* **Exercise data**

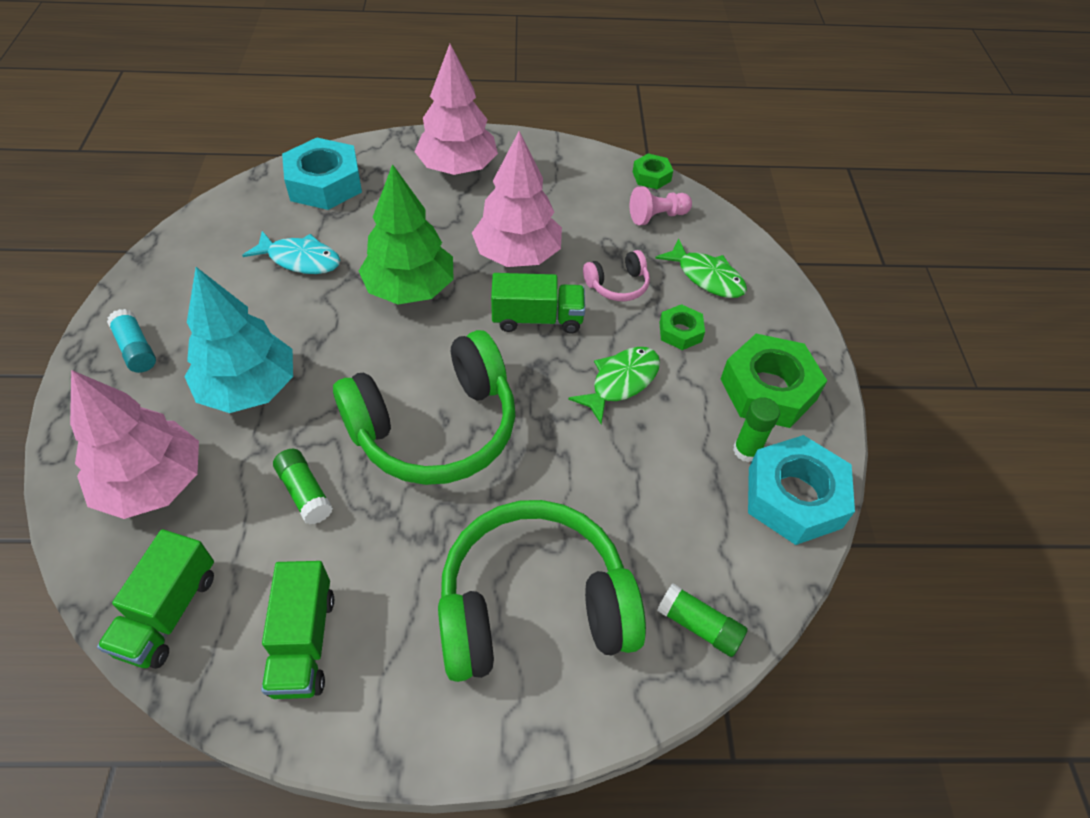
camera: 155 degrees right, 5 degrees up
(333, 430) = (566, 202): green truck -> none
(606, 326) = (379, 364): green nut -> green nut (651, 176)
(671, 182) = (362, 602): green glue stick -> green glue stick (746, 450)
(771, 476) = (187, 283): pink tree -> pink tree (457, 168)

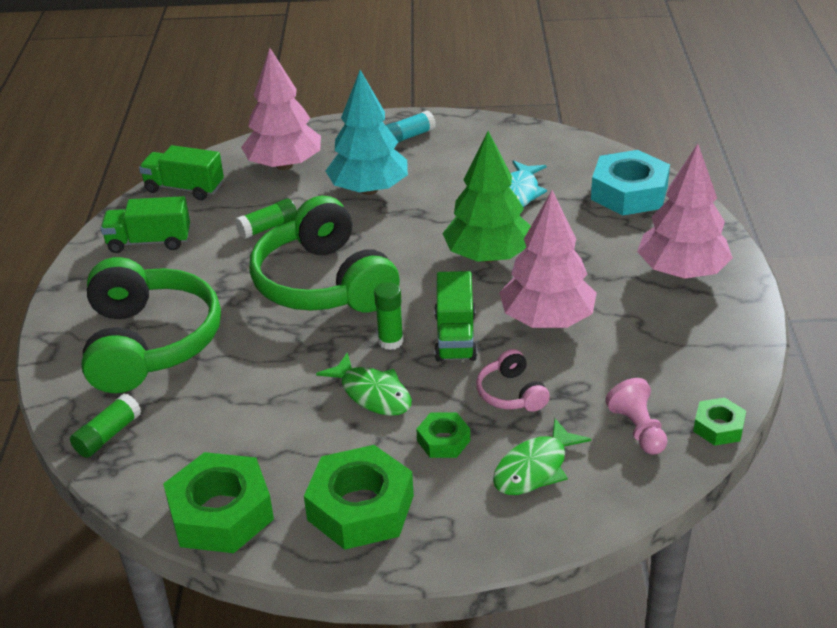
camera: 95 degrees right, 15 degrees down
(746, 450) = (281, 482): green glue stick -> green glue stick (390, 341)
(794, 497) = (221, 513): turquoise nut -> green nut

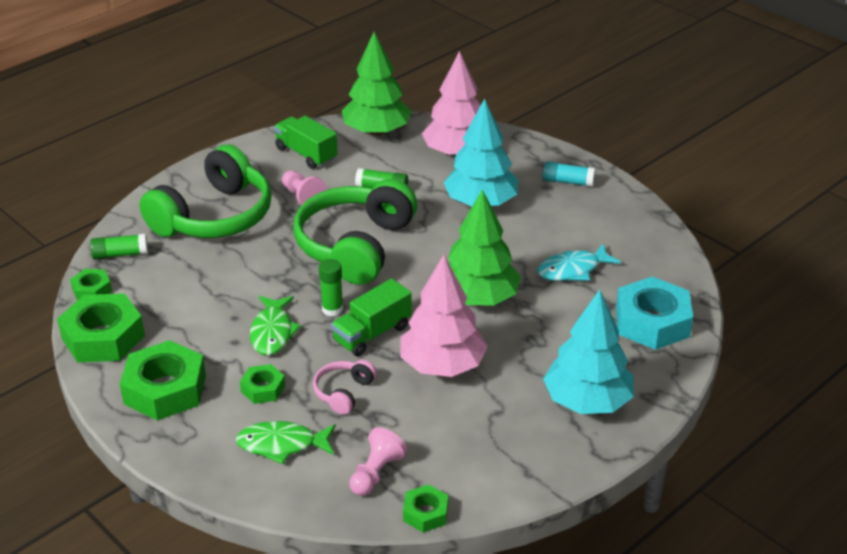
camera: 45 degrees right, 0 degrees up
(134, 484) = (92, 290): none -> green nut
(184, 188) = (376, 131): green truck -> green tree
(208, 276) = (302, 197): none -> pink pawn
(681, 272) = (587, 401): pink tree -> turquoise tree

* **Written task**
Could you return all of the entries above exactly, without any images?

* **Finished exercise**
camera: 155 degrees right, 5 degrees up
(333, 430) = (566, 202): green truck -> none
(606, 326) = (379, 364): green nut -> green nut (651, 176)
(671, 182) = (362, 602): green glue stick -> green glue stick (746, 450)
(771, 476) = (187, 283): pink tree -> pink tree (457, 168)

camera: 95 degrees right, 15 degrees down
(746, 450) = (281, 482): green glue stick -> green glue stick (390, 341)
(794, 497) = (221, 513): turquoise nut -> green nut

camera: 45 degrees right, 0 degrees up
(134, 484) = (92, 290): none -> green nut
(184, 188) = (376, 131): green truck -> green tree
(208, 276) = (302, 197): none -> pink pawn
(681, 272) = (587, 401): pink tree -> turquoise tree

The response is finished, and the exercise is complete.